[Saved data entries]
* start *

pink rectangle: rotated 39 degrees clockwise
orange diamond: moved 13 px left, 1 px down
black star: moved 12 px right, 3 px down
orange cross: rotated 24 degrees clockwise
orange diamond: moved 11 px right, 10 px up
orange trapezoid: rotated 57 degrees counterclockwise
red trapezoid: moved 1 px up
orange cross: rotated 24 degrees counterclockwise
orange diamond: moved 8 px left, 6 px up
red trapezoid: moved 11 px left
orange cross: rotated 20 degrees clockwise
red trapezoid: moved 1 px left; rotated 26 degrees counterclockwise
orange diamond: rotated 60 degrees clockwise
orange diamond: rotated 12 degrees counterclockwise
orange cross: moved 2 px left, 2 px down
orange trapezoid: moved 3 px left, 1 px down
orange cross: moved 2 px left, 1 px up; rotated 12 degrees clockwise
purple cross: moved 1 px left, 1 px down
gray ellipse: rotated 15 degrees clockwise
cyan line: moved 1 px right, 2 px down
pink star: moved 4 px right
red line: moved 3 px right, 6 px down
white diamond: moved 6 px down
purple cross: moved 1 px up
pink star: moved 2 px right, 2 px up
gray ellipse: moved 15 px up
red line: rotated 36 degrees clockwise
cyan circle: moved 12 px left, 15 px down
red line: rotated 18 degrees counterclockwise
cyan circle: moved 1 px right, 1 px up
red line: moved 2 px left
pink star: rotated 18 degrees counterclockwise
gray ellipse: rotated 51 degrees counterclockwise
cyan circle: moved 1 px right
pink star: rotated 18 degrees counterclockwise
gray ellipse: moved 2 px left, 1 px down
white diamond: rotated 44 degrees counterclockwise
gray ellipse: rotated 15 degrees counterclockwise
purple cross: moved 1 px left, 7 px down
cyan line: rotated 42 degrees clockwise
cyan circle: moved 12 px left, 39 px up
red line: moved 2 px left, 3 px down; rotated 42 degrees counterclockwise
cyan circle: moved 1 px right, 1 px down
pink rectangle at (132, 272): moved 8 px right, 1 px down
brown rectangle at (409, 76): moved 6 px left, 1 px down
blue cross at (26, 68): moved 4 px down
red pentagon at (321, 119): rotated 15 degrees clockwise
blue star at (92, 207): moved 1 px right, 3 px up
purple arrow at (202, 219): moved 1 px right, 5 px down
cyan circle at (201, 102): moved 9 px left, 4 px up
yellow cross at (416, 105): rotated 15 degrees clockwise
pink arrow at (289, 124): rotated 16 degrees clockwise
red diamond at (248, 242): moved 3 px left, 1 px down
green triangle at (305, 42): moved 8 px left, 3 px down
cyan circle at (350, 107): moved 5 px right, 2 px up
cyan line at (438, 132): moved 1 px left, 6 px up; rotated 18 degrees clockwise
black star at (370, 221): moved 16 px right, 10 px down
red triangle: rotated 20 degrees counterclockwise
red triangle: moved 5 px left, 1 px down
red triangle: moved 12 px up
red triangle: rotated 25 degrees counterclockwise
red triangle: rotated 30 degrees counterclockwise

* end *

#### Aim of the exercise
Please reproduce every line of the material above without any changes.

#### Response for this exercise
pink rectangle: rotated 39 degrees clockwise
orange diamond: moved 13 px left, 1 px down
black star: moved 12 px right, 3 px down
orange cross: rotated 24 degrees clockwise
orange diamond: moved 11 px right, 10 px up
orange trapezoid: rotated 57 degrees counterclockwise
red trapezoid: moved 1 px up
orange cross: rotated 24 degrees counterclockwise
orange diamond: moved 8 px left, 6 px up
red trapezoid: moved 11 px left
orange cross: rotated 20 degrees clockwise
red trapezoid: moved 1 px left; rotated 26 degrees counterclockwise
orange diamond: rotated 60 degrees clockwise
orange diamond: rotated 12 degrees counterclockwise
orange cross: moved 2 px left, 2 px down
orange trapezoid: moved 3 px left, 1 px down
orange cross: moved 2 px left, 1 px up; rotated 12 degrees clockwise
purple cross: moved 1 px left, 1 px down
gray ellipse: rotated 15 degrees clockwise
cyan line: moved 1 px right, 2 px down
pink star: moved 4 px right
red line: moved 3 px right, 6 px down
white diamond: moved 6 px down
purple cross: moved 1 px up
pink star: moved 2 px right, 2 px up
gray ellipse: moved 15 px up
red line: rotated 36 degrees clockwise
cyan circle: moved 12 px left, 15 px down
red line: rotated 18 degrees counterclockwise
cyan circle: moved 1 px right, 1 px up
red line: moved 2 px left
pink star: rotated 18 degrees counterclockwise
gray ellipse: rotated 51 degrees counterclockwise
cyan circle: moved 1 px right
pink star: rotated 18 degrees counterclockwise
gray ellipse: moved 2 px left, 1 px down
white diamond: rotated 44 degrees counterclockwise
gray ellipse: rotated 15 degrees counterclockwise
purple cross: moved 1 px left, 7 px down
cyan line: rotated 42 degrees clockwise
cyan circle: moved 12 px left, 39 px up
red line: moved 2 px left, 3 px down; rotated 42 degrees counterclockwise
cyan circle: moved 1 px right, 1 px down
pink rectangle at (132, 272): moved 8 px right, 1 px down
brown rectangle at (409, 76): moved 6 px left, 1 px down
blue cross at (26, 68): moved 4 px down
red pentagon at (321, 119): rotated 15 degrees clockwise
blue star at (92, 207): moved 1 px right, 3 px up
purple arrow at (202, 219): moved 1 px right, 5 px down
cyan circle at (201, 102): moved 9 px left, 4 px up
yellow cross at (416, 105): rotated 15 degrees clockwise
pink arrow at (289, 124): rotated 16 degrees clockwise
red diamond at (248, 242): moved 3 px left, 1 px down
green triangle at (305, 42): moved 8 px left, 3 px down
cyan circle at (350, 107): moved 5 px right, 2 px up
cyan line at (438, 132): moved 1 px left, 6 px up; rotated 18 degrees clockwise
black star at (370, 221): moved 16 px right, 10 px down
red triangle: rotated 20 degrees counterclockwise
red triangle: moved 5 px left, 1 px down
red triangle: moved 12 px up
red triangle: rotated 25 degrees counterclockwise
red triangle: rotated 30 degrees counterclockwise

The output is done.